INPUT MATERIAL:
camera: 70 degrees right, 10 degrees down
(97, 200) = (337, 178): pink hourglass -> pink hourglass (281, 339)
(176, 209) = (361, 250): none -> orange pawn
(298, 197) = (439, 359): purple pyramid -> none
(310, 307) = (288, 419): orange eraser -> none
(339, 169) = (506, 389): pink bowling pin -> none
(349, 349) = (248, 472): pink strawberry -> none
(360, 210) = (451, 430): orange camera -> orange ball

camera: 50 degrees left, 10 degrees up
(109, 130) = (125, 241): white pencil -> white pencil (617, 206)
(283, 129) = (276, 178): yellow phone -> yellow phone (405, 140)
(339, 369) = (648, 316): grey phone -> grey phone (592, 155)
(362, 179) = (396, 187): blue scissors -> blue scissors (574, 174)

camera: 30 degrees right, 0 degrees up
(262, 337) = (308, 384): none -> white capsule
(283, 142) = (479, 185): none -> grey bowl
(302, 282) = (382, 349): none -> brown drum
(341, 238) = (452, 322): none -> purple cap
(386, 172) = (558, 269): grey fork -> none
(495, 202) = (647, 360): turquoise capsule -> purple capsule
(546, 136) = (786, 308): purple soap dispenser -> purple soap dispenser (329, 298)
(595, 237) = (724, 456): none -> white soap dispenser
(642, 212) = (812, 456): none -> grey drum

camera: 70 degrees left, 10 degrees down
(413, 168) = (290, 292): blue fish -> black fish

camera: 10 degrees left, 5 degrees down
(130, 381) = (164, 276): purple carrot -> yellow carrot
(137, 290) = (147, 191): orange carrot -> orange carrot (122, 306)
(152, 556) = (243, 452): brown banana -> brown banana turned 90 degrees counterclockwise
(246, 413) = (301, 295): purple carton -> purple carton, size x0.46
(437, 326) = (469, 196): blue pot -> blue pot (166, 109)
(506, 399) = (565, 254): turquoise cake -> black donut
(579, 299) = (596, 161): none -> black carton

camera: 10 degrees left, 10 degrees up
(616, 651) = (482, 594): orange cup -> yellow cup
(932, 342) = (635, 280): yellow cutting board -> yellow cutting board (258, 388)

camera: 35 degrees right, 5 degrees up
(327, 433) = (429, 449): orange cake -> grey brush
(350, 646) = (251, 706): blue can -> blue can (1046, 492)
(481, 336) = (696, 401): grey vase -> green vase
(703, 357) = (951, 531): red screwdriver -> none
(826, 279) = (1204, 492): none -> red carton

EXERCISE:
From the entries above, give again exactly the lines running from the line with "(176, 209) = (361, 250): none -> orange pawn" to the line with "(349, 349) = (248, 472): pink"; include both of those lines.

WORKED SOLUTION:
(176, 209) = (361, 250): none -> orange pawn
(298, 197) = (439, 359): purple pyramid -> none
(310, 307) = (288, 419): orange eraser -> none
(339, 169) = (506, 389): pink bowling pin -> none
(349, 349) = (248, 472): pink strawberry -> none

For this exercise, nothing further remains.